WORK TO BE COMPLETED: Below is a listing. Write out exactly its lines between the one holding "black pyramid: 3 -> 5" and the one holding "white stacking toy: 5 -> 6", inclusive.

EXCERPTED RECORDS:
'''

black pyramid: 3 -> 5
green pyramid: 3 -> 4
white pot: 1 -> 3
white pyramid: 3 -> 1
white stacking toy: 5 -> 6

'''
'''

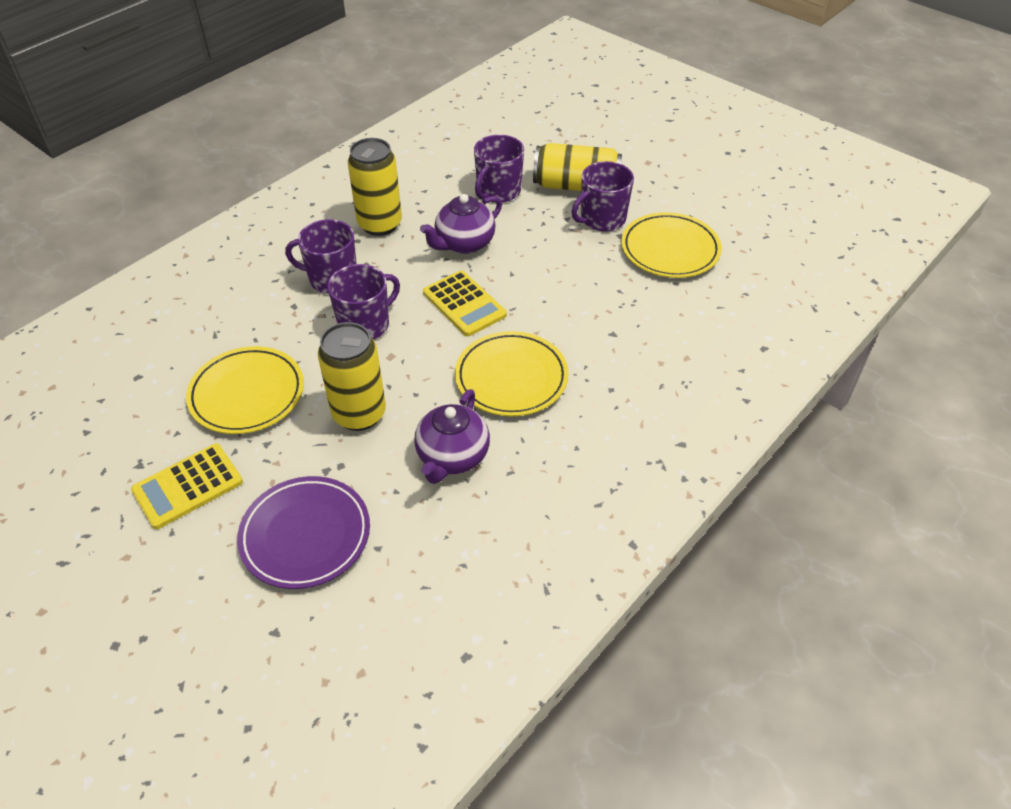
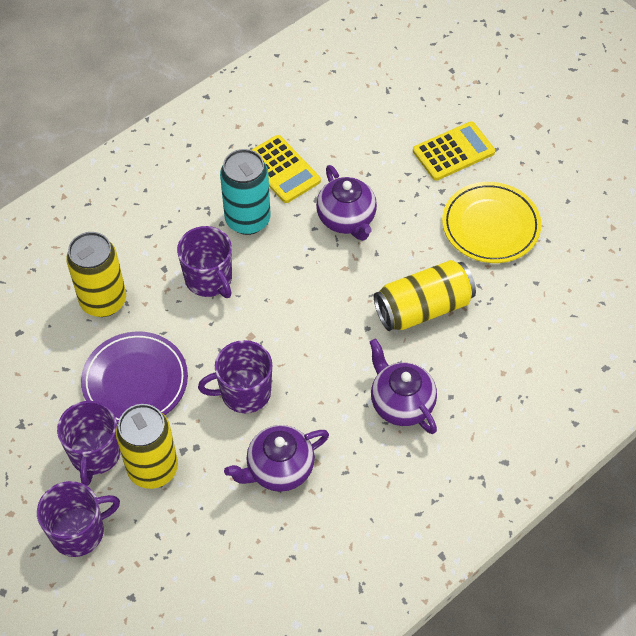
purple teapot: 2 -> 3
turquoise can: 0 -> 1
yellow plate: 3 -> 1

'''

RESPONSE BOX:
black pyramid: 3 -> 5
green pyramid: 3 -> 4
white pot: 1 -> 3
white pyramid: 3 -> 1
white stacking toy: 5 -> 6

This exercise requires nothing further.